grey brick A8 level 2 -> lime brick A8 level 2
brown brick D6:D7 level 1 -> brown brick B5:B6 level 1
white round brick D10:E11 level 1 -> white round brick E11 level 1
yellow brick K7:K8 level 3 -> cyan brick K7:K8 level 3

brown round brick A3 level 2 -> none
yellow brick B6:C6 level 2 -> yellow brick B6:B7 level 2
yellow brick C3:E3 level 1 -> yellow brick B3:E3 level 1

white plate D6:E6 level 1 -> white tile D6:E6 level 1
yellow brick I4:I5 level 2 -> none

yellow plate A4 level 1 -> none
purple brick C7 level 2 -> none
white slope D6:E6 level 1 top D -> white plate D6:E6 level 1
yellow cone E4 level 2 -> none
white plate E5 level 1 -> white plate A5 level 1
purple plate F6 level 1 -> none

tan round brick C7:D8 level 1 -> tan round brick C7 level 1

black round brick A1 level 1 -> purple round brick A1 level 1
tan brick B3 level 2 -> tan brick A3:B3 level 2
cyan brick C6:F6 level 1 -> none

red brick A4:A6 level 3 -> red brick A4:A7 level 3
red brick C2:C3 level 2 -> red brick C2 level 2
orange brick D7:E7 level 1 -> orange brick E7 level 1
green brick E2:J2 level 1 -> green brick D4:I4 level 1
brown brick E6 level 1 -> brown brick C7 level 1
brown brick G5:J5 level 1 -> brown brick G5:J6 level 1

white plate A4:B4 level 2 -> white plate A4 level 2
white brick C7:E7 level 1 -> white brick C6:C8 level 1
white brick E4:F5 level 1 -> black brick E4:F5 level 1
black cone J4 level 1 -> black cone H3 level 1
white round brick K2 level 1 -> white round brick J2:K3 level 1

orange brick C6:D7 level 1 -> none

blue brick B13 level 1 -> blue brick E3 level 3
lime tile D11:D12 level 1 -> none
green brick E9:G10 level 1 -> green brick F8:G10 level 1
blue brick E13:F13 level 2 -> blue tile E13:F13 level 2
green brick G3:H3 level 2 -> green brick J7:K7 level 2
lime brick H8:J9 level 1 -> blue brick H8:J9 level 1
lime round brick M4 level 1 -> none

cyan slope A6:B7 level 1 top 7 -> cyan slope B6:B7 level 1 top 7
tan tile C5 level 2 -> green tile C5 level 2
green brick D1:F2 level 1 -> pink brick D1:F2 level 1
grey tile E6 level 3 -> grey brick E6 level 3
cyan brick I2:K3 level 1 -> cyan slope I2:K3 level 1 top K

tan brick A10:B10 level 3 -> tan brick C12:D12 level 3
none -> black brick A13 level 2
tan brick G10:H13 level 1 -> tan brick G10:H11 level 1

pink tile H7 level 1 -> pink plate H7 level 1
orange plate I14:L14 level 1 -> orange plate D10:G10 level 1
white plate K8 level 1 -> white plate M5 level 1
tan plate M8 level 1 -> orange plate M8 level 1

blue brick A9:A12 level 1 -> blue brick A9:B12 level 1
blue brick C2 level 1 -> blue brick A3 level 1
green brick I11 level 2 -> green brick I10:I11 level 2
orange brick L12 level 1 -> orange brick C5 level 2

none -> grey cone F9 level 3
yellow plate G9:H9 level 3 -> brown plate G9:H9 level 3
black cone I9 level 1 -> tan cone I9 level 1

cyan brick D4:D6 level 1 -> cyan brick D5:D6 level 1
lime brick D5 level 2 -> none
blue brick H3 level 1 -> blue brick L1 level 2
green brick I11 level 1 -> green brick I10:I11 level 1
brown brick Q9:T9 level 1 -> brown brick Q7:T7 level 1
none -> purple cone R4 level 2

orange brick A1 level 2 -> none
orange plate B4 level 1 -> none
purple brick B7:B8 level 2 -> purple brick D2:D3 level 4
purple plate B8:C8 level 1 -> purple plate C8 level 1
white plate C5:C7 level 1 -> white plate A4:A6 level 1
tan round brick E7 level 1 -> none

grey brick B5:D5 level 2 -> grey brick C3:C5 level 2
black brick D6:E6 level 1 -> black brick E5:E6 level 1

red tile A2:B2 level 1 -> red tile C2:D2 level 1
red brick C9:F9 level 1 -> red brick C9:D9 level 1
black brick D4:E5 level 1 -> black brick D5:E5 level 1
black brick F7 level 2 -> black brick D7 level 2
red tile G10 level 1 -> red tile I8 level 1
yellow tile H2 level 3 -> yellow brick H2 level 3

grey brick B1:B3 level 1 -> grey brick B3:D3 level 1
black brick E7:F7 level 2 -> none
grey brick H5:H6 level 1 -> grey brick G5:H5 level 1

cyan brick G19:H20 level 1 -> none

WHAT YOU NEED TO DO = Please copy out each line of the material that holds the string "yellow".

WRITTEN RESPONSE =
yellow brick K7:K8 level 3 -> cyan brick K7:K8 level 3
yellow brick B6:C6 level 2 -> yellow brick B6:B7 level 2
yellow brick C3:E3 level 1 -> yellow brick B3:E3 level 1
yellow brick I4:I5 level 2 -> none
yellow plate A4 level 1 -> none
yellow cone E4 level 2 -> none
yellow plate G9:H9 level 3 -> brown plate G9:H9 level 3
yellow tile H2 level 3 -> yellow brick H2 level 3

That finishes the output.